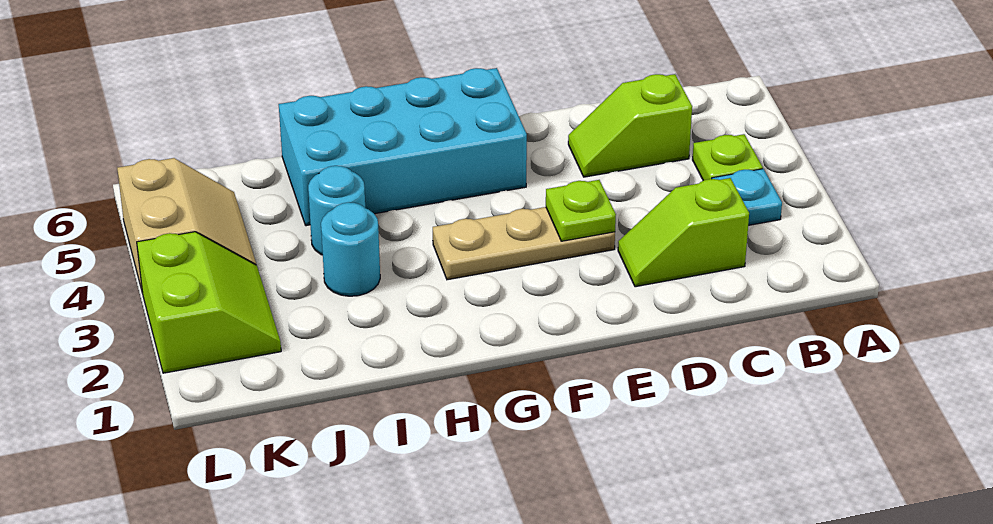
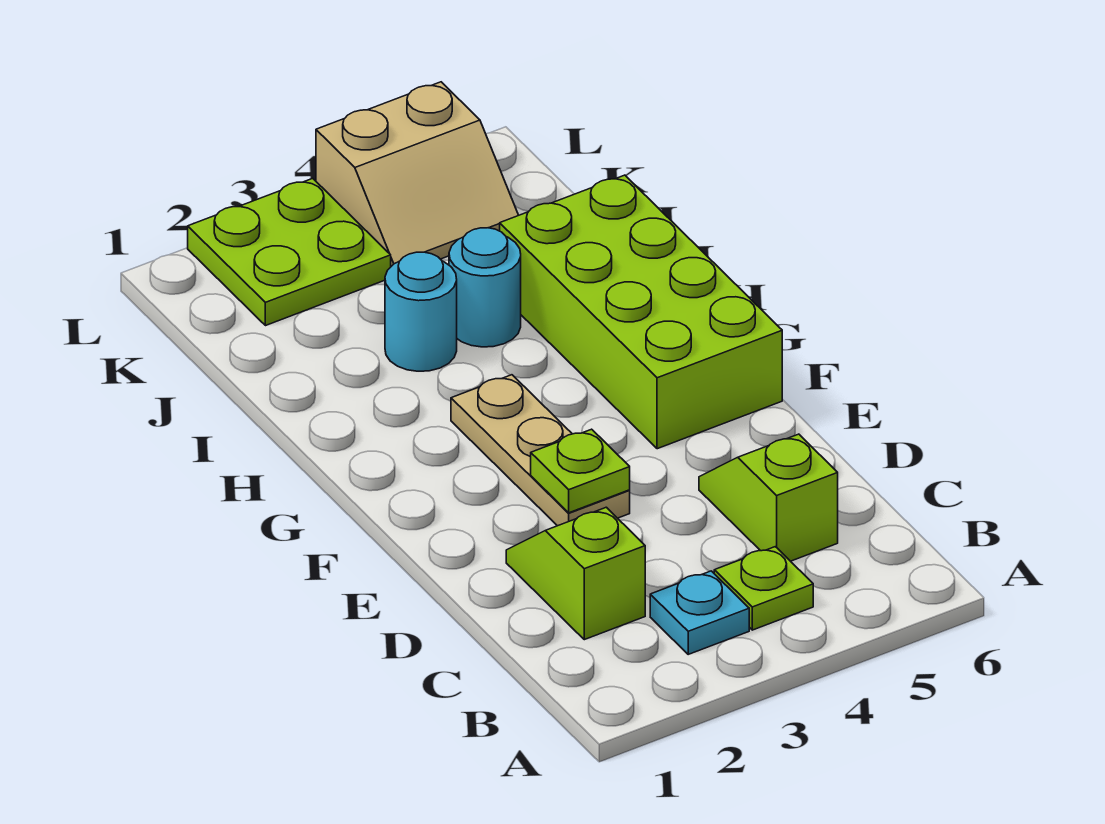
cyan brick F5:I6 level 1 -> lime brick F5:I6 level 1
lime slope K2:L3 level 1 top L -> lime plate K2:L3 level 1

☆ ☆ ☆ ☆

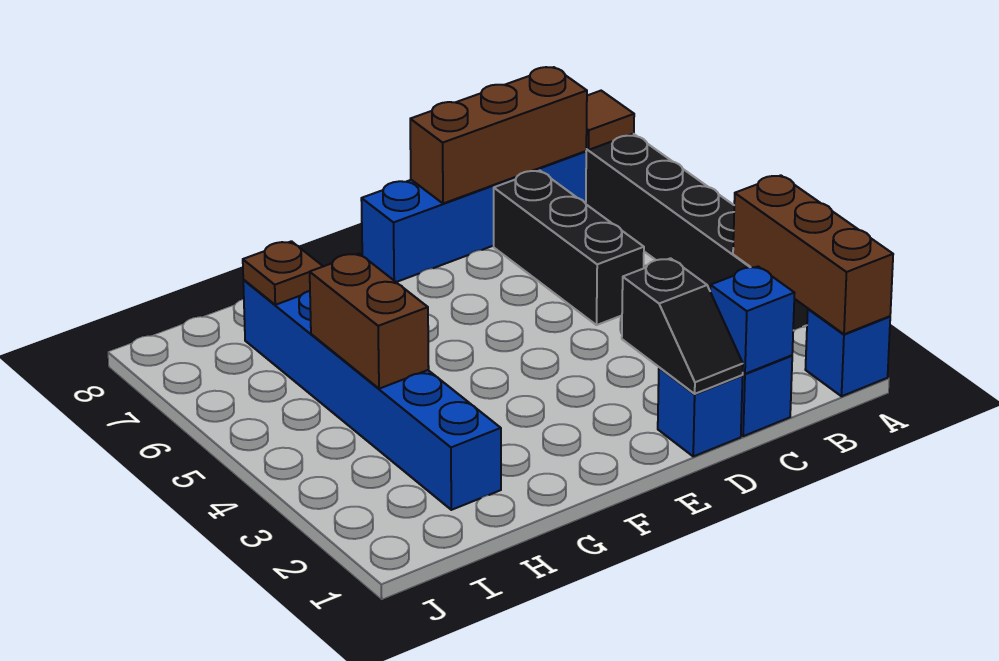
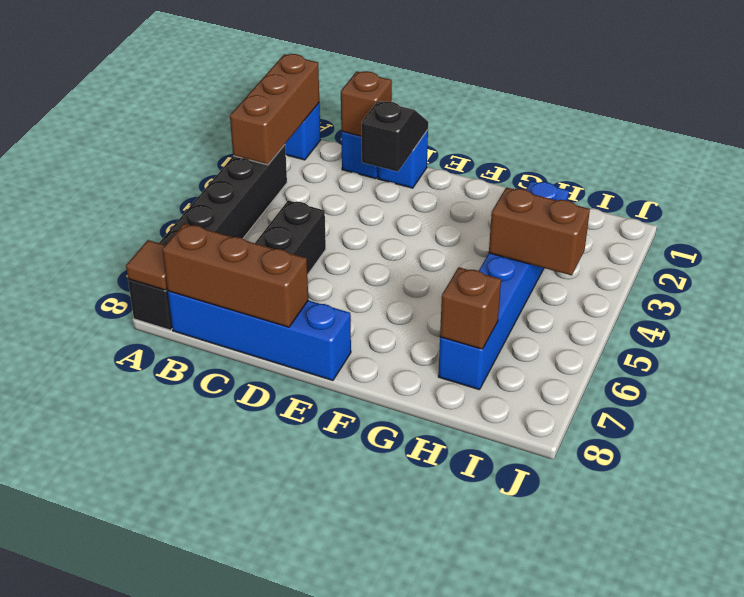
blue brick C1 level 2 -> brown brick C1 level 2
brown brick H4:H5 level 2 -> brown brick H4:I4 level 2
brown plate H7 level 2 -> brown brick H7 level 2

☆ ☆ ☆ ☆

◆ Work to be completed ◆
Starting at the line above that holds "blue brick C1" and ending at the line that holds "brown plate H7", transcribe each line exactly and include no other lines.

◆ Answer ◆
blue brick C1 level 2 -> brown brick C1 level 2
brown brick H4:H5 level 2 -> brown brick H4:I4 level 2
brown plate H7 level 2 -> brown brick H7 level 2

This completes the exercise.